--- PROBLEM DESCRIPTION ---
From the records below, copy the lines that include "green".

Segment Start: DATA

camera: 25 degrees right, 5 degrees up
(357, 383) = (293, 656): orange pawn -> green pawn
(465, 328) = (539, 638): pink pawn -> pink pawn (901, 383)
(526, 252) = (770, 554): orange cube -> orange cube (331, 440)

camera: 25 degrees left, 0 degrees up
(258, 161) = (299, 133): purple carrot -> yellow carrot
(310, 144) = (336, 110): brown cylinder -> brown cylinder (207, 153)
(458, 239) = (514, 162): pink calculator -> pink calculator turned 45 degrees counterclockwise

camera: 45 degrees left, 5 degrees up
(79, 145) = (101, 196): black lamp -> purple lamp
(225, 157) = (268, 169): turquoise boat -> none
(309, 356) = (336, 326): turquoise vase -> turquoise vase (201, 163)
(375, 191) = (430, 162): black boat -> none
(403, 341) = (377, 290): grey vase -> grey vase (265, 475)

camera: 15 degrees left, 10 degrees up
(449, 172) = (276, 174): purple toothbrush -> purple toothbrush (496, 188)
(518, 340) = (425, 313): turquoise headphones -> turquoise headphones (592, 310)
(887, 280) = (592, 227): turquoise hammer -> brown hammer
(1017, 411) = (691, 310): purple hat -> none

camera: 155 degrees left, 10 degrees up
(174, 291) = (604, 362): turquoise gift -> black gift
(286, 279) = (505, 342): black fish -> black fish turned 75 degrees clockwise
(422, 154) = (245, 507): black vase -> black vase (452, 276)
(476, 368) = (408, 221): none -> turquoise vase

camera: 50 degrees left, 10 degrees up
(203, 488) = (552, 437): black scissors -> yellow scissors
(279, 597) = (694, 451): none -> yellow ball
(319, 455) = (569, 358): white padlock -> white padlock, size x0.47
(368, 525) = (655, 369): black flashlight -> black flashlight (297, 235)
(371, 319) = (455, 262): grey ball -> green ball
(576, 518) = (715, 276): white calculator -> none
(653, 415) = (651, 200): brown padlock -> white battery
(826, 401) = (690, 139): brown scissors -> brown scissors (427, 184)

Segment End: DATA

--- SOLUTION ---
(357, 383) = (293, 656): orange pawn -> green pawn
(371, 319) = (455, 262): grey ball -> green ball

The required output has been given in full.